BEGIN Information shown
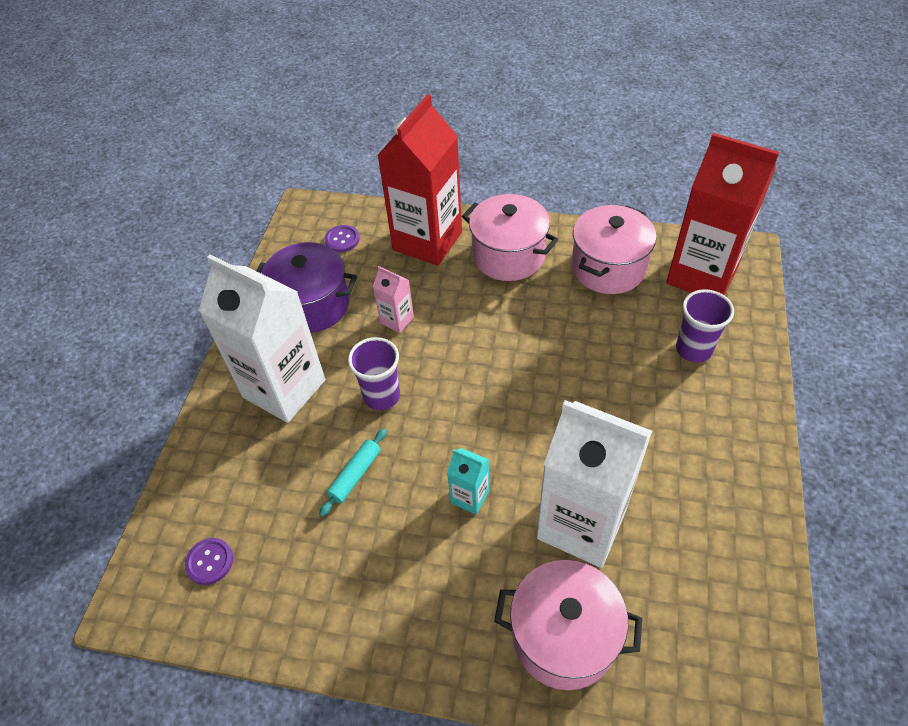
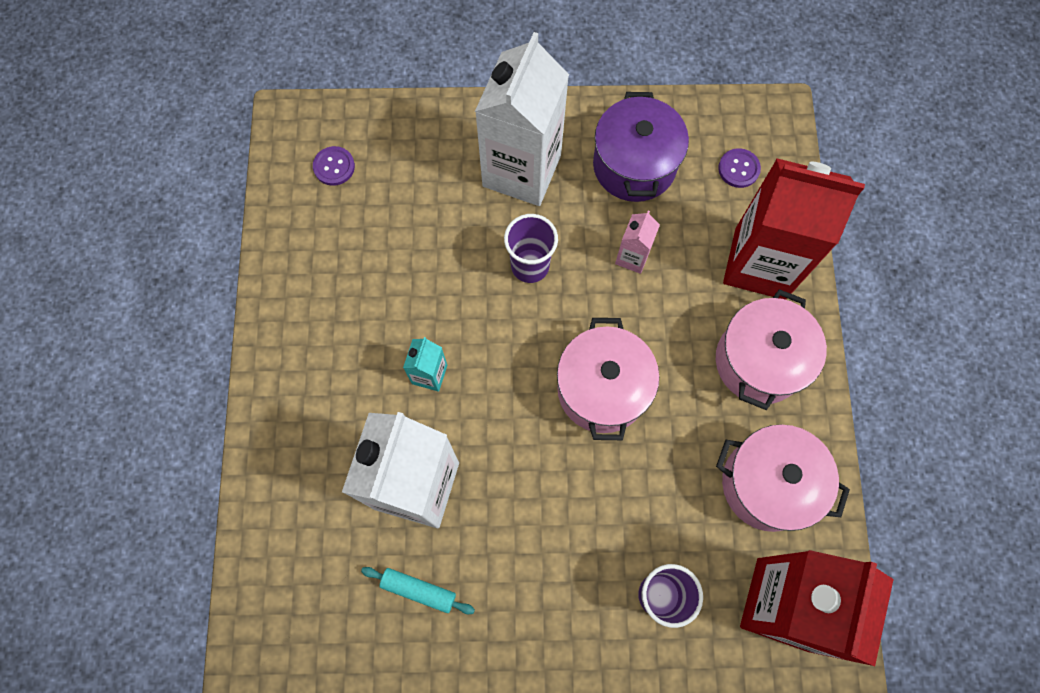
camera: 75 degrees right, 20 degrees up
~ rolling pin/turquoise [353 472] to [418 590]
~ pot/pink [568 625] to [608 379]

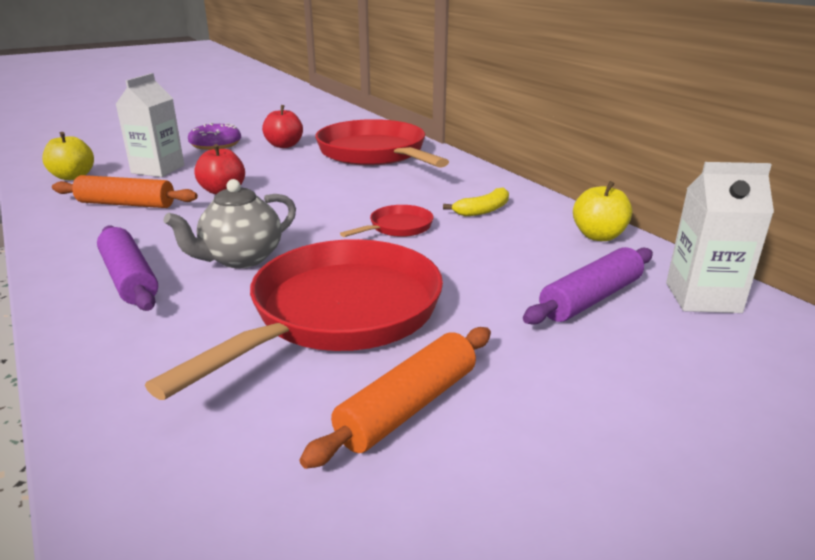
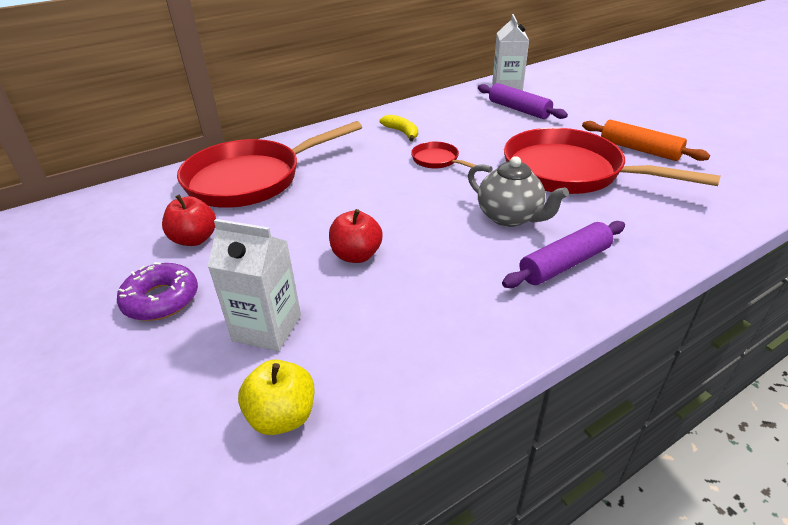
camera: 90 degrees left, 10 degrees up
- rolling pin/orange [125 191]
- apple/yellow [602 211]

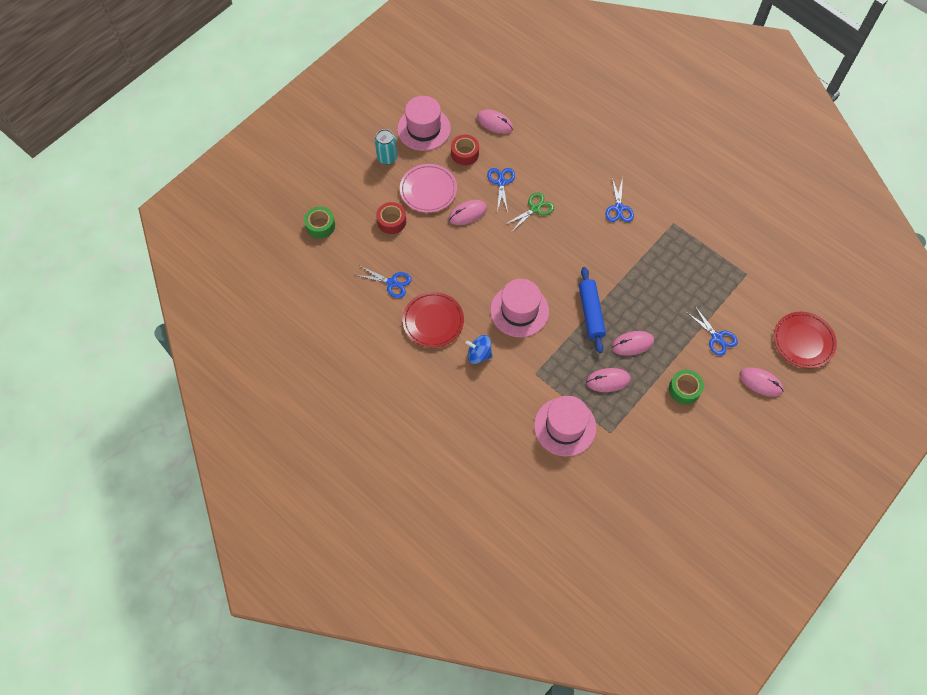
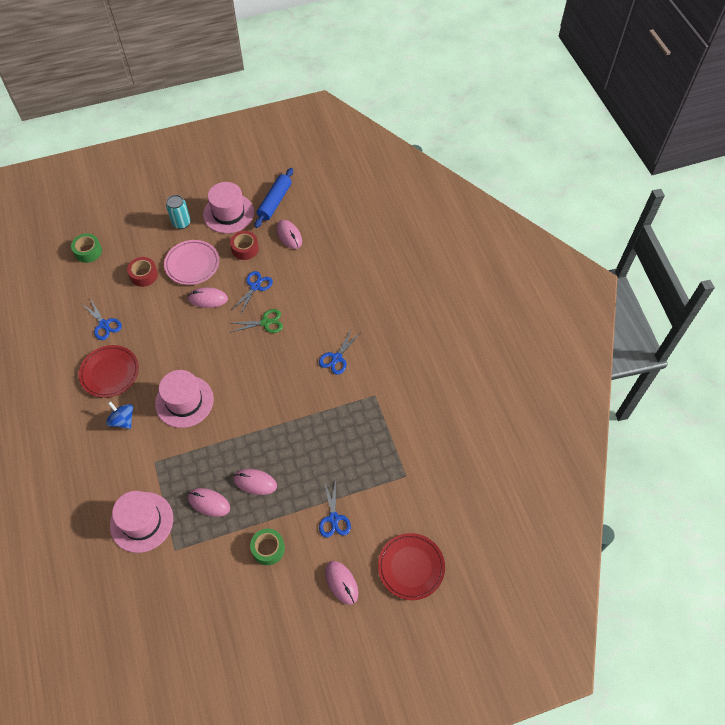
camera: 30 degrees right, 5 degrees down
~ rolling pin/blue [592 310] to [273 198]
END Information shown
▶ [Directions for this task]:
Extract all the entries word for word; omit any pictures.

▶ [Reply]:
camera: 75 degrees right, 20 degrees up
~ rolling pin/turquoise [353 472] to [418 590]
~ pot/pink [568 625] to [608 379]

camera: 90 degrees left, 10 degrees up
- rolling pin/orange [125 191]
- apple/yellow [602 211]

camera: 30 degrees right, 5 degrees down
~ rolling pin/blue [592 310] to [273 198]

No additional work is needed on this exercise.